Task goal> Determine how many lines in the entries below hold "white". Respond with that number only.

Object correspondence data
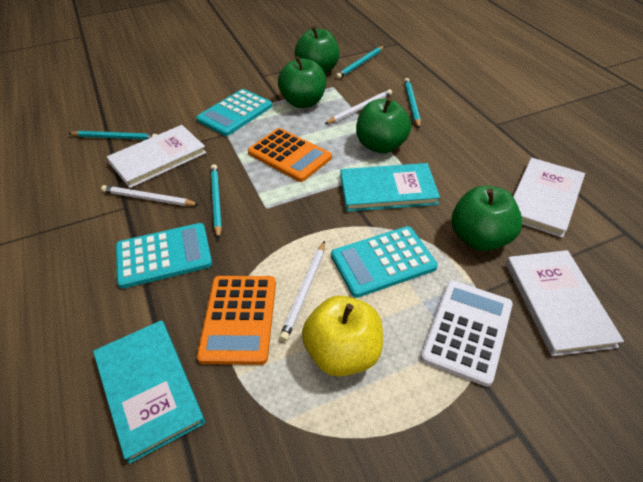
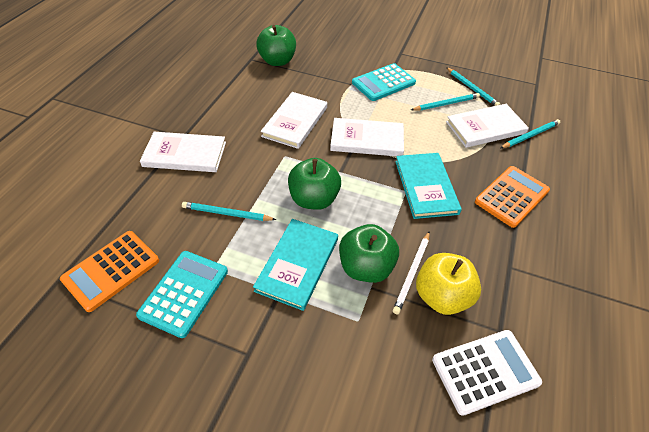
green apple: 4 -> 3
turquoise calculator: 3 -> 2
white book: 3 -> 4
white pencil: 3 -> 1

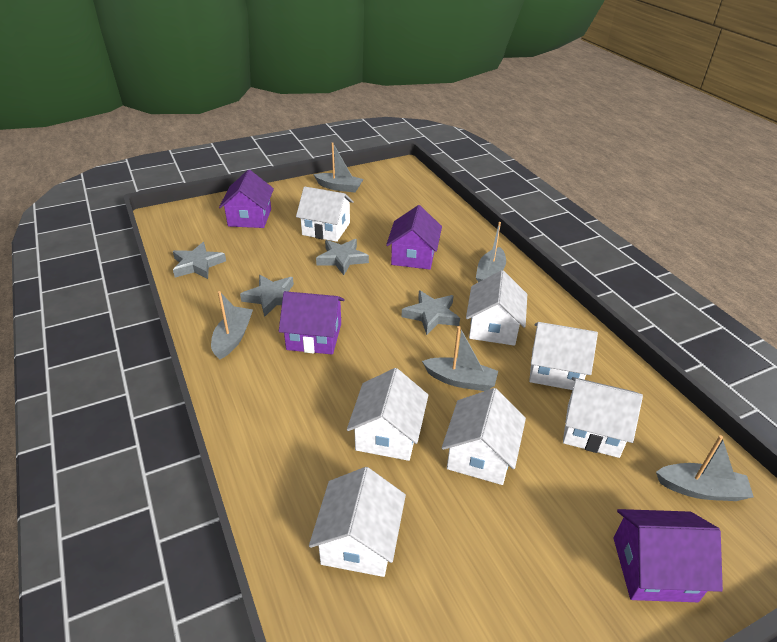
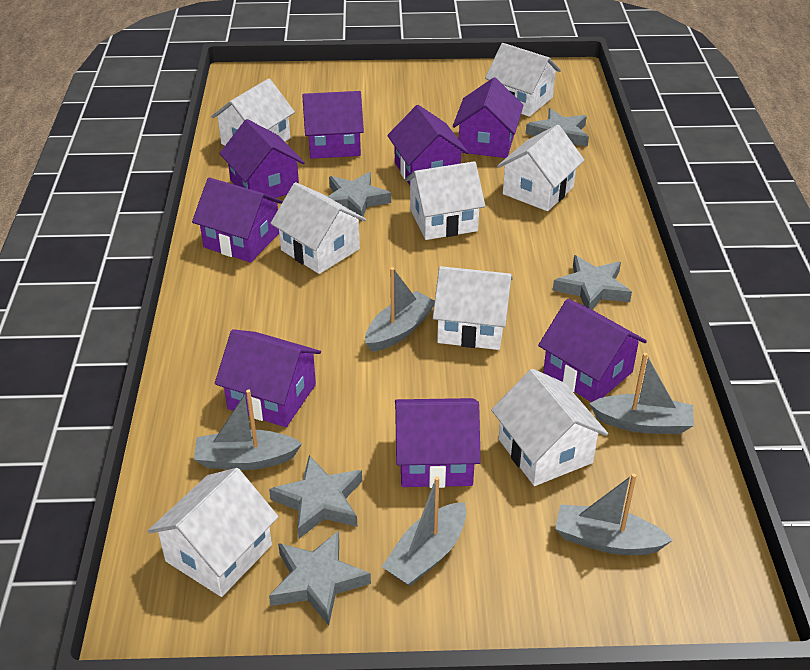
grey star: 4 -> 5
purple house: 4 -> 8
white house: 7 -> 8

Response to the exercise> 3